Work order
Look through the records below, and copy out every line that holds the string "NAND".

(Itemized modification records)
○ ○ ○ ○

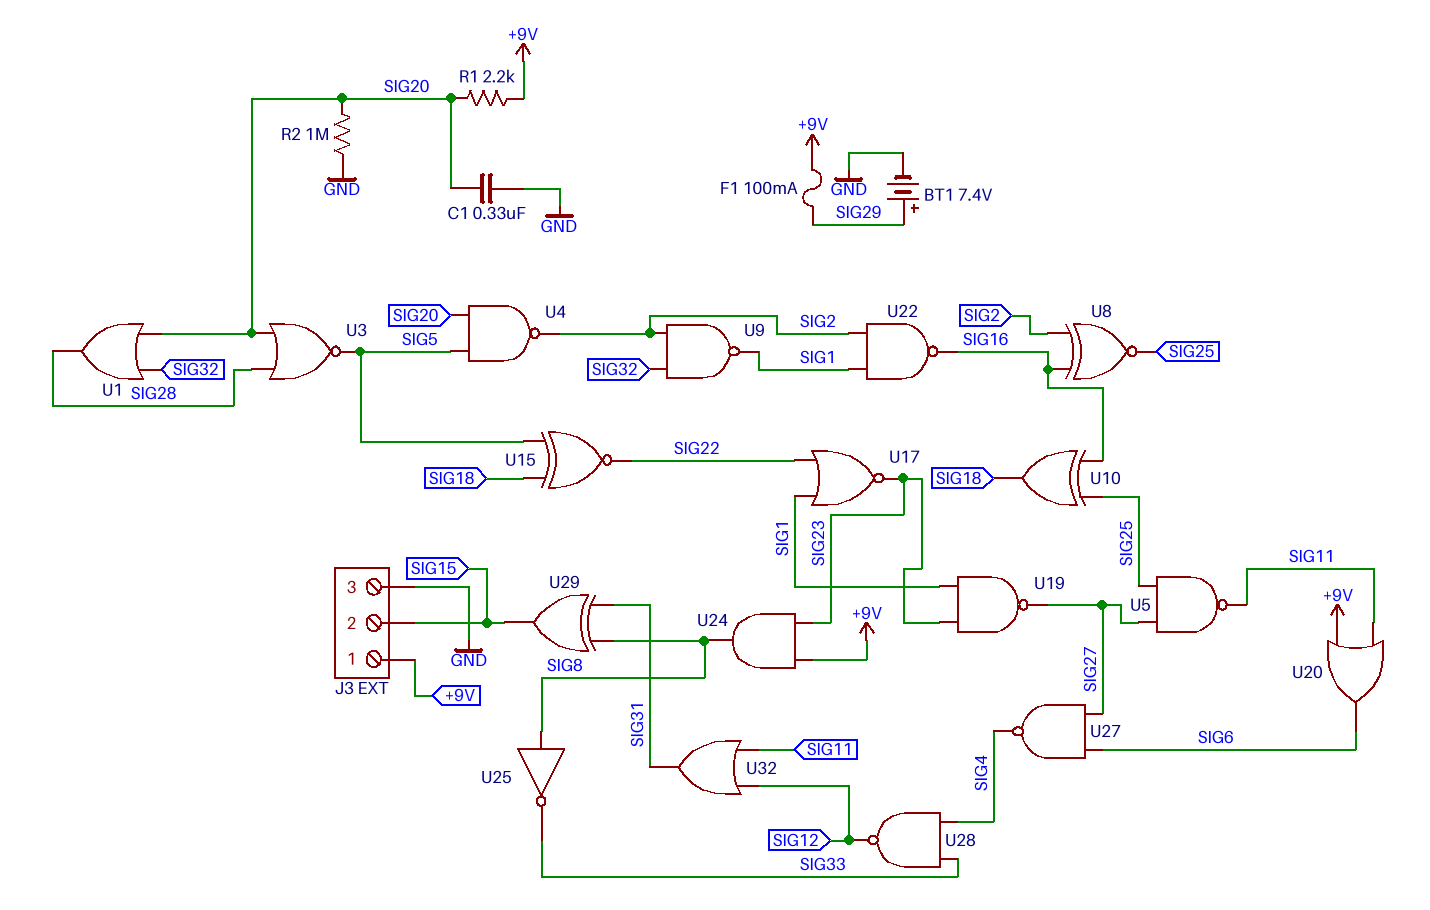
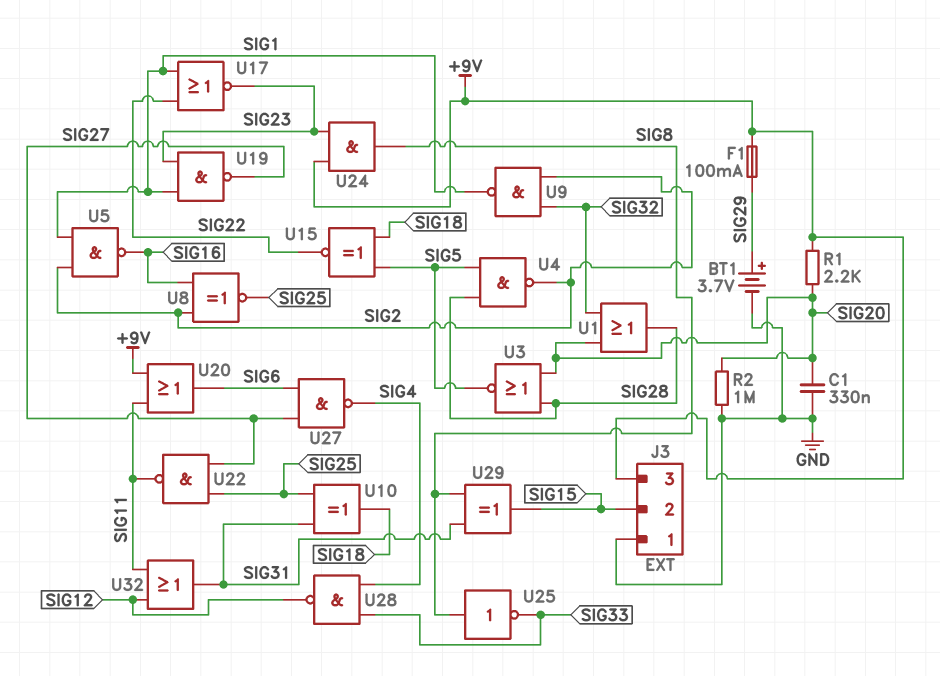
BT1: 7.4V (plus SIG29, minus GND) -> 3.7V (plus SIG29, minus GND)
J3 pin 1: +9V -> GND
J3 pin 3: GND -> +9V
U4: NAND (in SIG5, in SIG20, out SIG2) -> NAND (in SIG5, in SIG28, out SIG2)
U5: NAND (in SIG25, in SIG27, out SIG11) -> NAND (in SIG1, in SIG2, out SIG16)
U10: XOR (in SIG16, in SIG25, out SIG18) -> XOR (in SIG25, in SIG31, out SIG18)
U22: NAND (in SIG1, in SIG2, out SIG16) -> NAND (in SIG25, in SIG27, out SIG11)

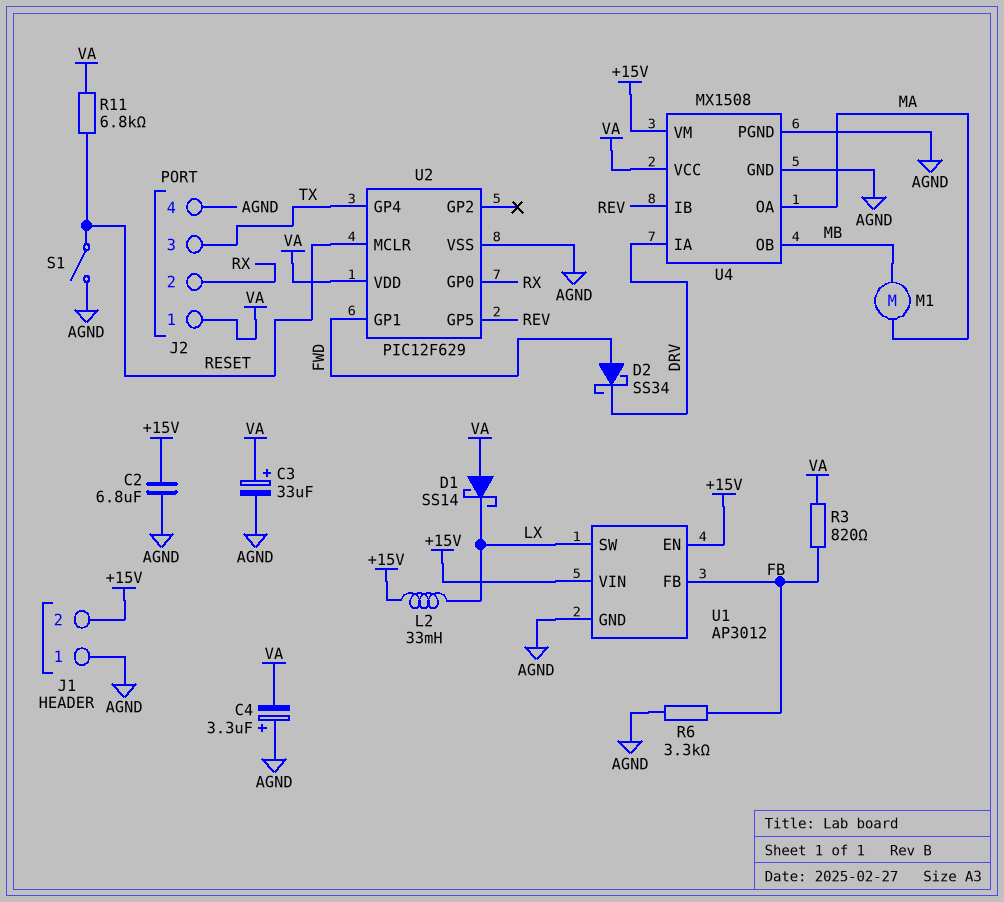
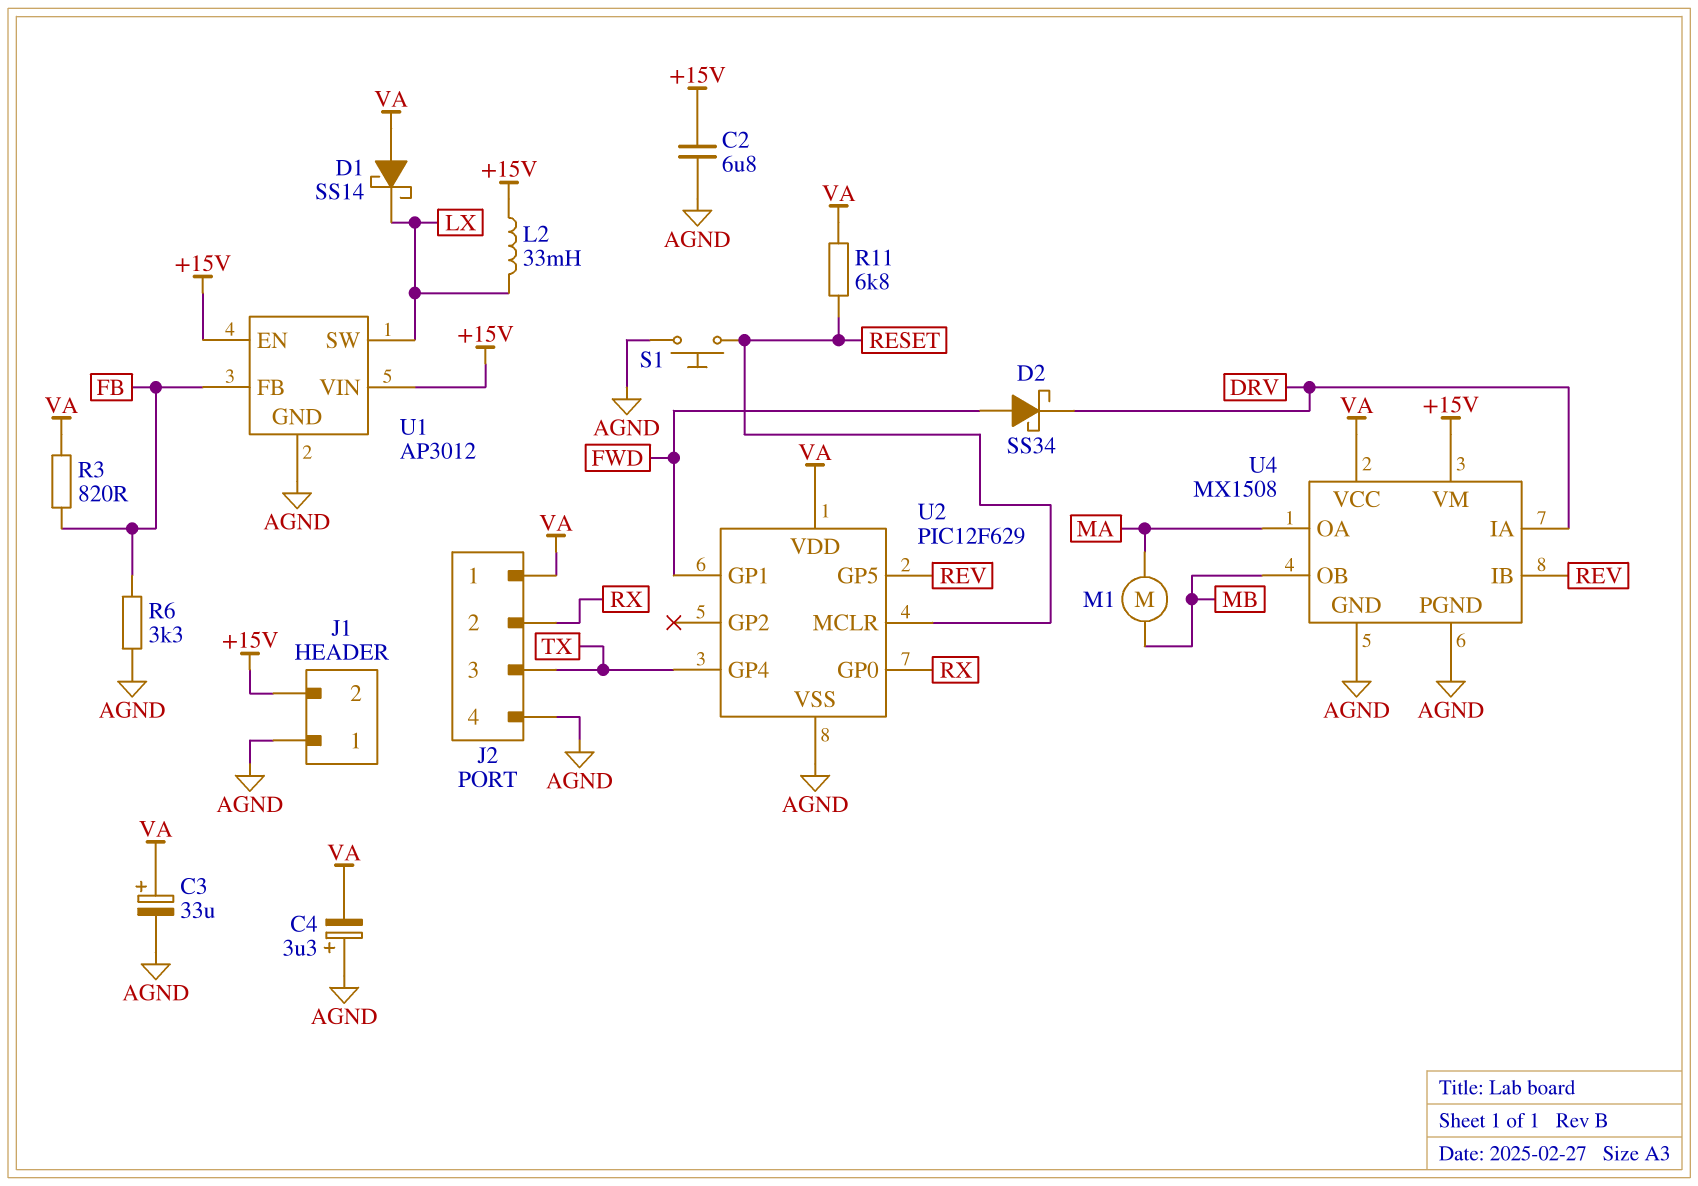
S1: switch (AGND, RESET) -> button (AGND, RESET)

○ ○ ○ ○

Answer area
U4: NAND (in SIG5, in SIG20, out SIG2) -> NAND (in SIG5, in SIG28, out SIG2)
U5: NAND (in SIG25, in SIG27, out SIG11) -> NAND (in SIG1, in SIG2, out SIG16)
U22: NAND (in SIG1, in SIG2, out SIG16) -> NAND (in SIG25, in SIG27, out SIG11)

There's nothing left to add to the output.